_Assigned task_:
Only the lines from the top of the listing below to the line that has "recoloured,capsule in black,[271" should be echoed, with both ends kept and pictures left out.

══ Dataset content ══

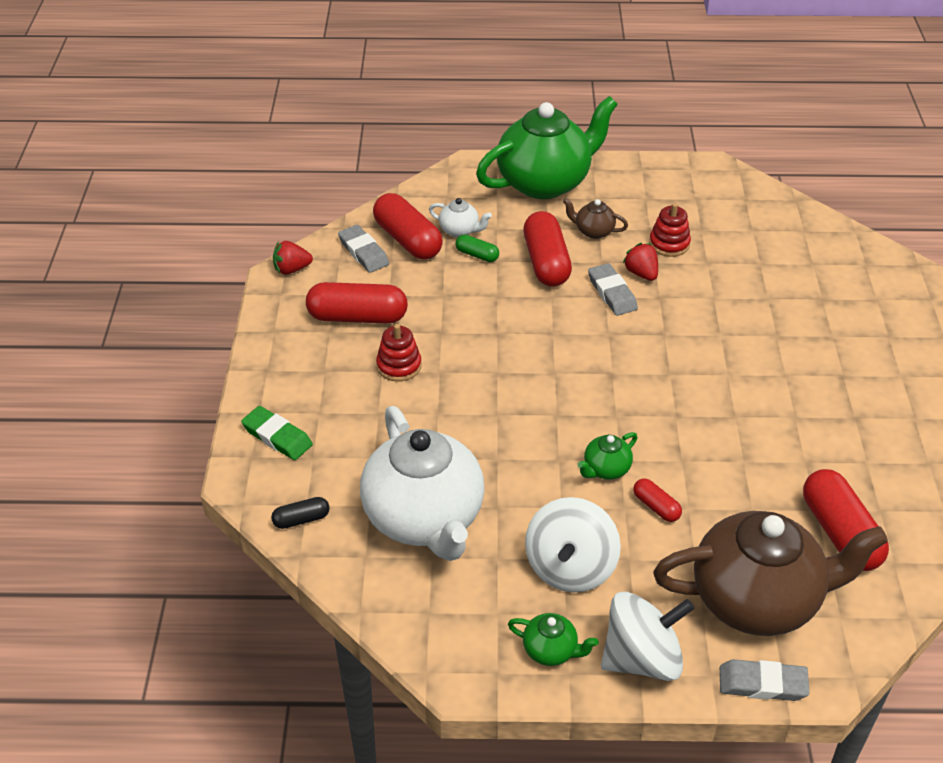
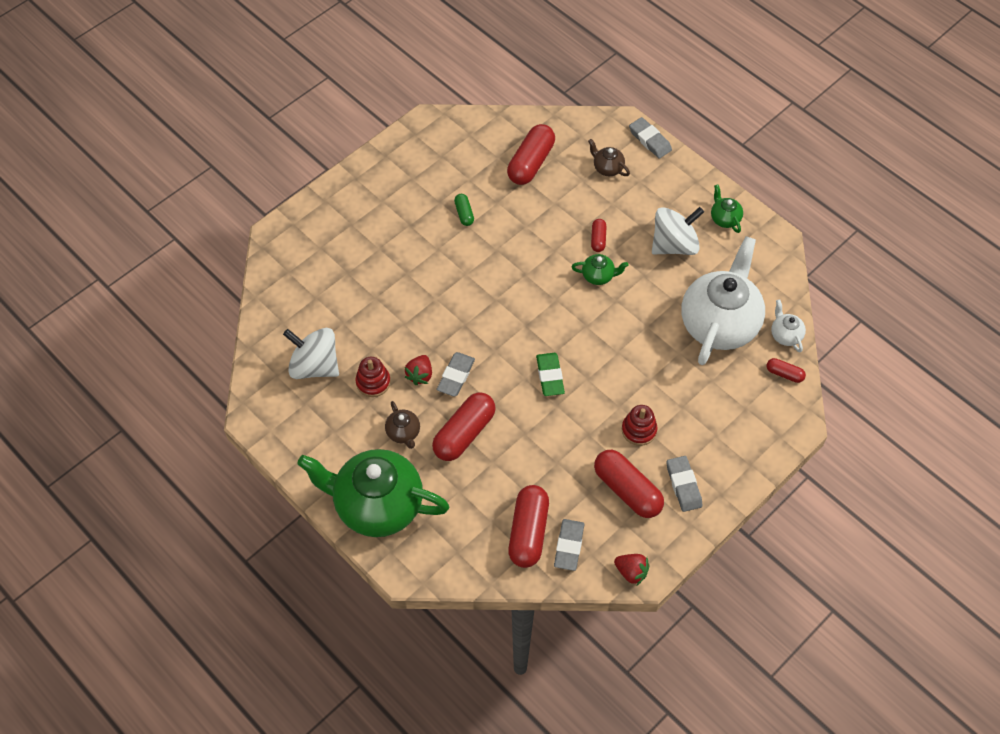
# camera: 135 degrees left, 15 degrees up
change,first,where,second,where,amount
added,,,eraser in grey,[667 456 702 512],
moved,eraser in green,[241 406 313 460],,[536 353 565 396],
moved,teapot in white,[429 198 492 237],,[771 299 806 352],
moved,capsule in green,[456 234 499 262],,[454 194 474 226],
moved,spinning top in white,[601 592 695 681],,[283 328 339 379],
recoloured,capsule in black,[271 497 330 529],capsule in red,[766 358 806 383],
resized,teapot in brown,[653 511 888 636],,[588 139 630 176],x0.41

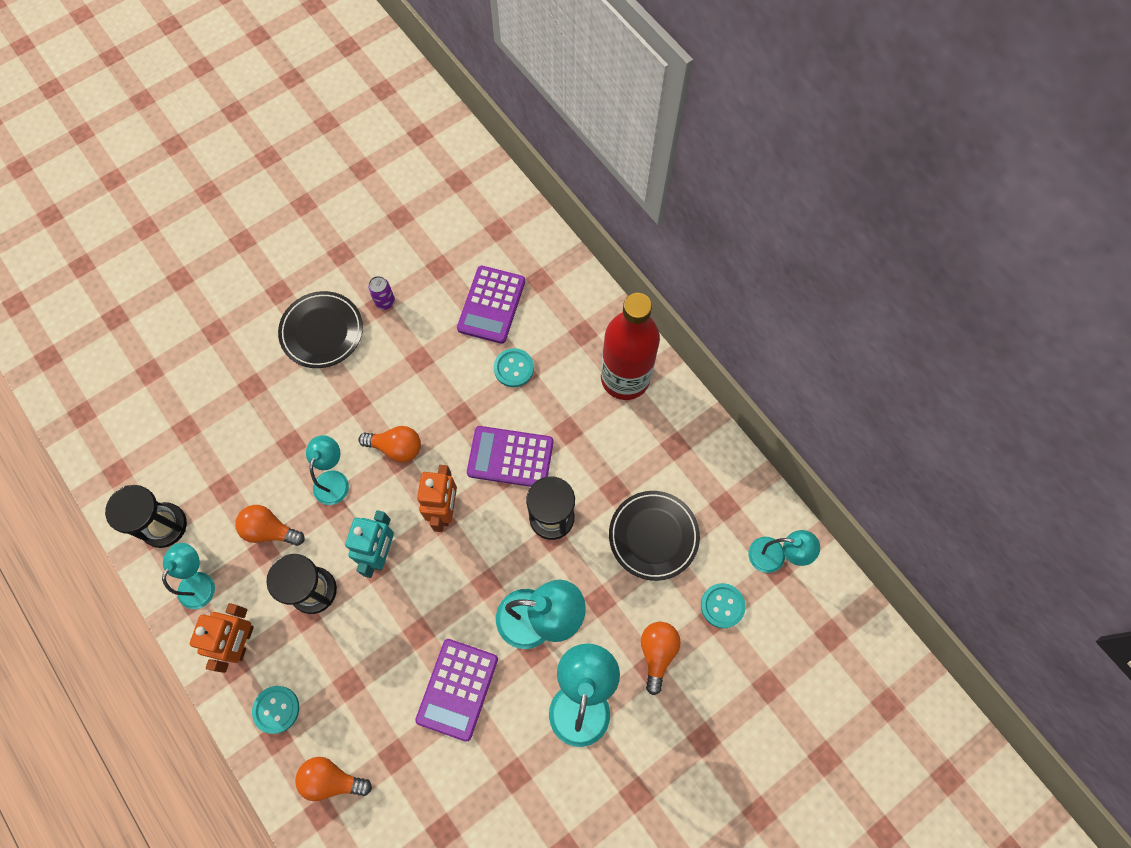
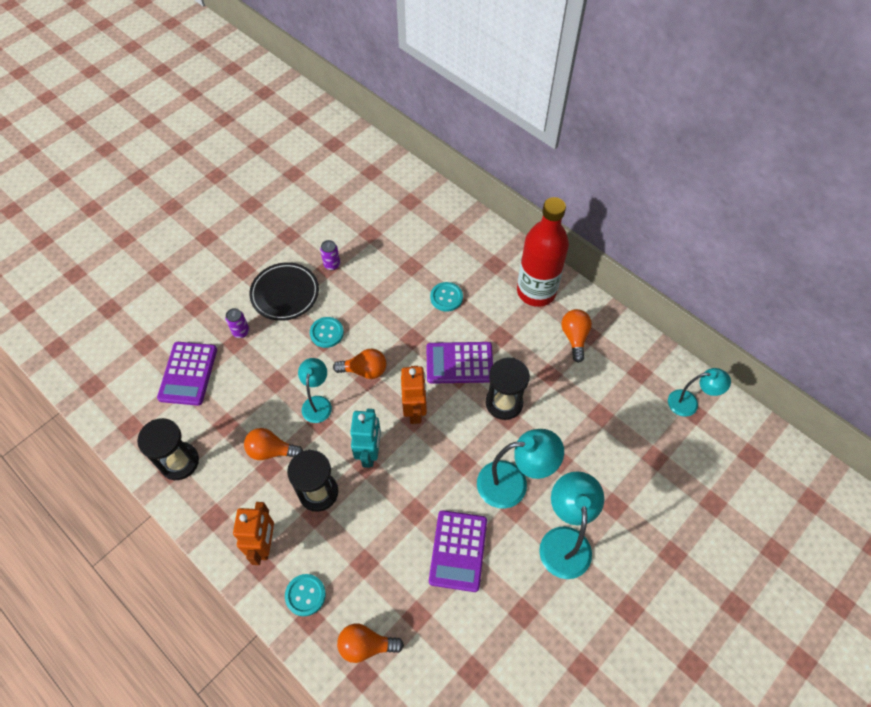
# camera: 10 degrees left, 10 degrees down
change,first,where,second,where,amount
removed,lamp in turquoise,[162 543 215 609],,,
removed,plate in black,[609 491 700 581],,,
added,,,can in purple,[225 308 249 338],
moved,calculator in purple,[457 266 525 344],,[157 342 217 406],
moved,light bulb in orange,[641 622 681 695],,[562 309 592 363],
moved,button in turquoise,[701 583 746 628],,[310 317 344 348],

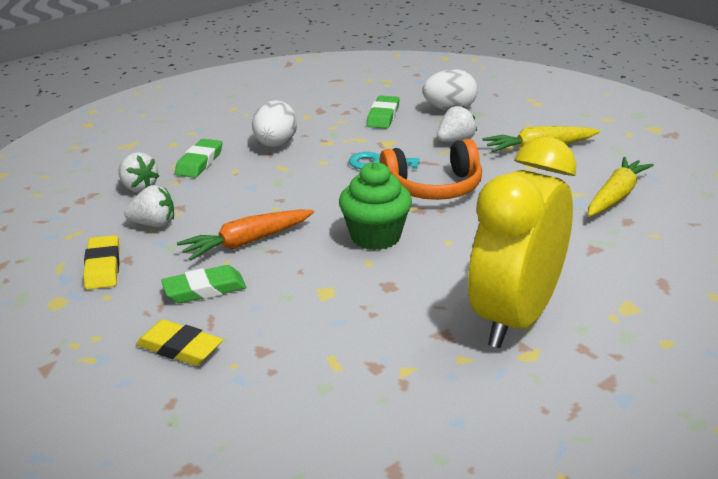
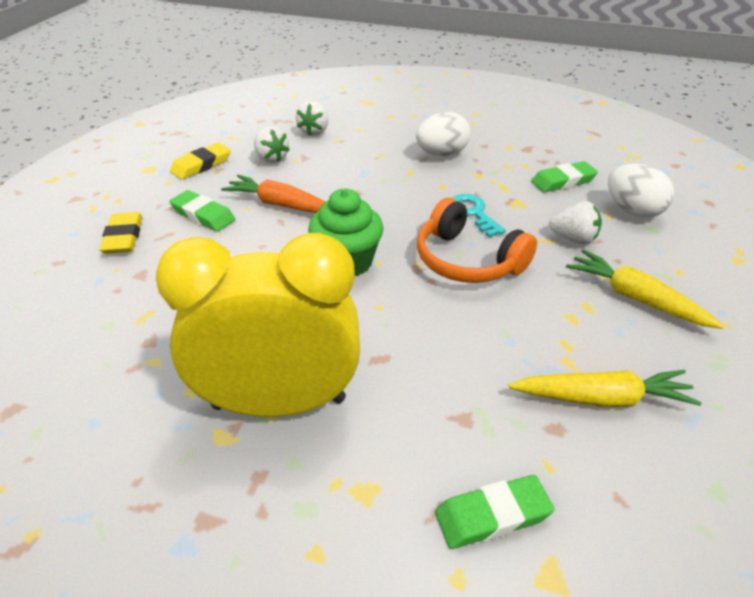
# camera: 55 degrees right, 10 degrees up
change,first,where,second,where,amount
moved,eraser in green,[175 139 222 178],,[435 475 555 549],

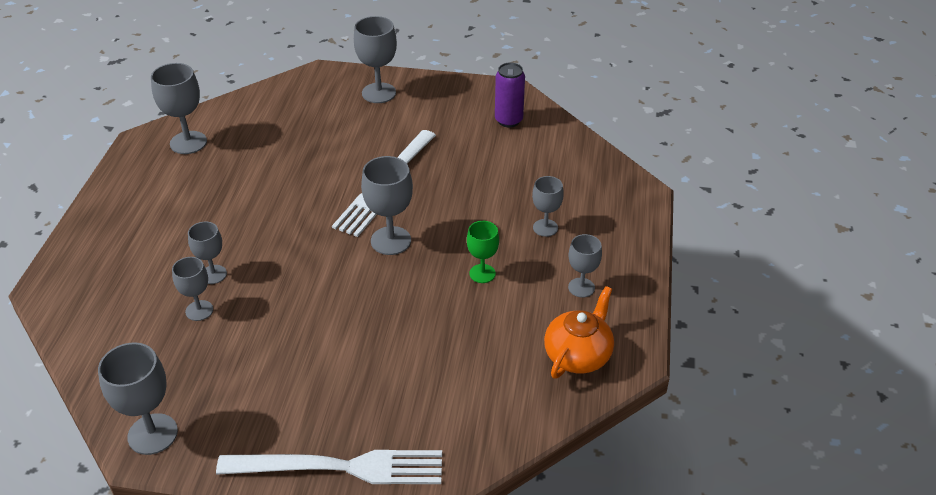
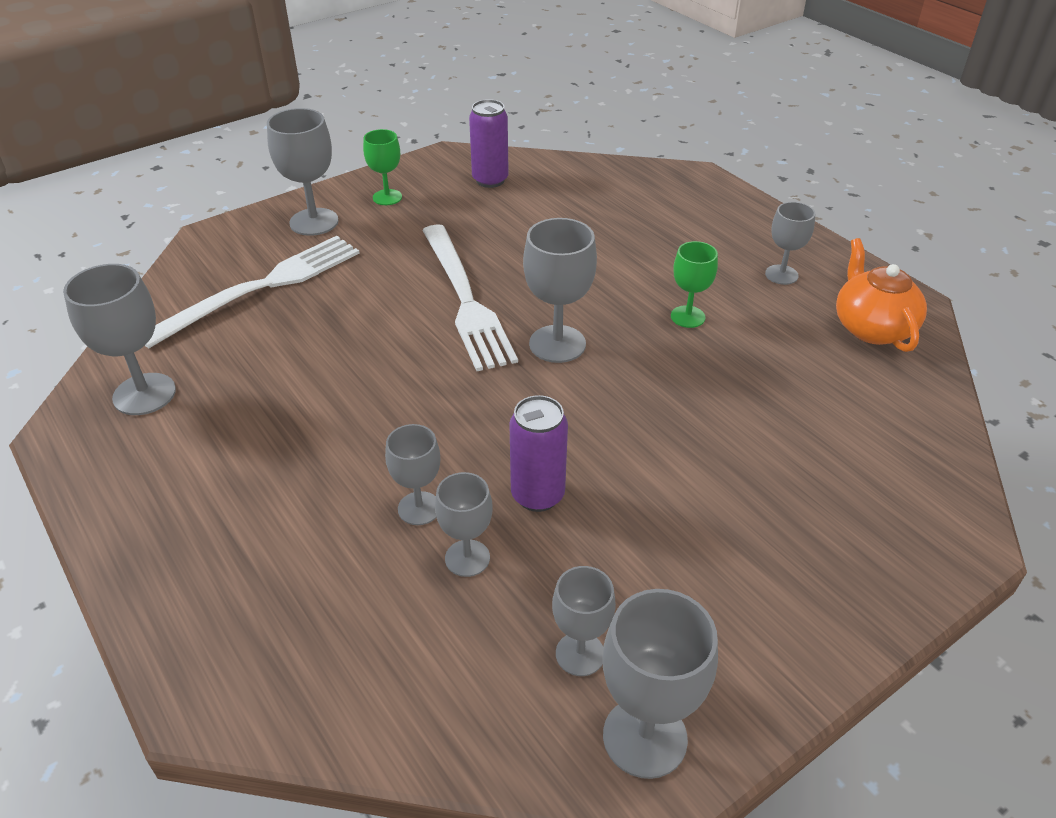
# camera: 45 degrees left, 0 degrees up
change,first,where,second,where,amount
added,,,goblet in green,[363 129 402 205],
added,,,can in purple,[509 395 568 512],
moved,fork in white,[216 450 442 484],,[145 236 360 348],
moved,goblet in grey,[532 176 564 237],,[552 566 616 676],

═══

_Task output_:
# camera: 135 degrees left, 15 degrees up
change,first,where,second,where,amount
added,,,eraser in grey,[667 456 702 512],
moved,eraser in green,[241 406 313 460],,[536 353 565 396],
moved,teapot in white,[429 198 492 237],,[771 299 806 352],
moved,capsule in green,[456 234 499 262],,[454 194 474 226],
moved,spinning top in white,[601 592 695 681],,[283 328 339 379],
recoloured,capsule in black,[271 497 330 529],capsule in red,[766 358 806 383],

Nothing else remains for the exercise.